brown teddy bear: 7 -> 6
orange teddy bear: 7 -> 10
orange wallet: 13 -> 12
————
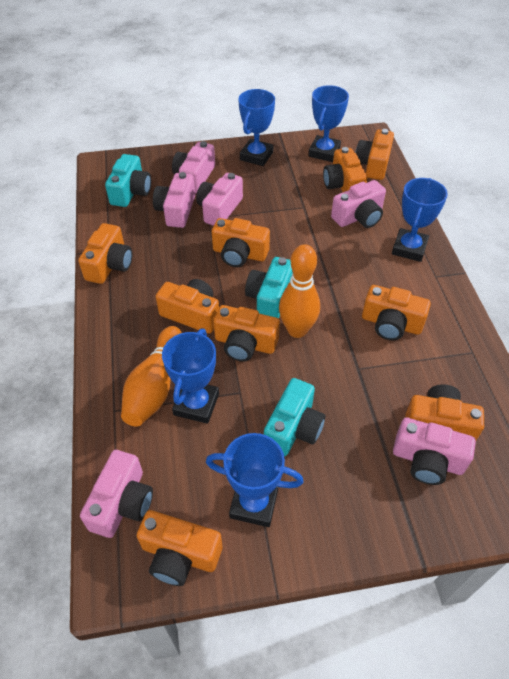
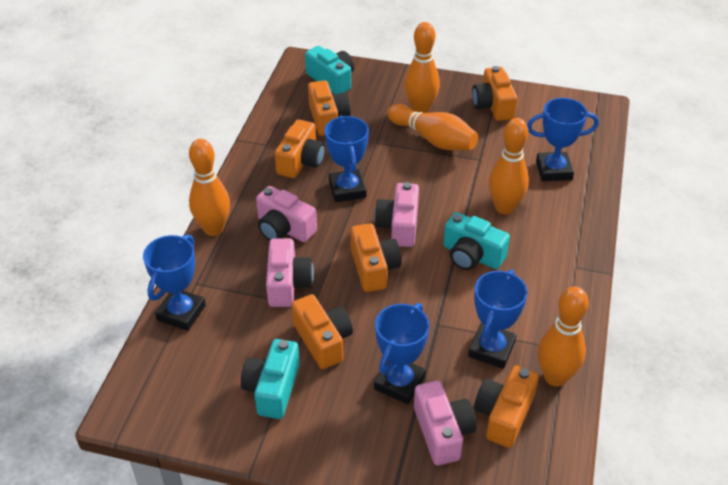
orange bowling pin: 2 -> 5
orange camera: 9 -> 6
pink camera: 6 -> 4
————
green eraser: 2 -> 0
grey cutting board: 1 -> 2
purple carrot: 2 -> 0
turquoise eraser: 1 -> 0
————
▸ **Work required**
List all lines from the entries that include the word "bear".

▸ **Answer below**
brown teddy bear: 7 -> 6
orange teddy bear: 7 -> 10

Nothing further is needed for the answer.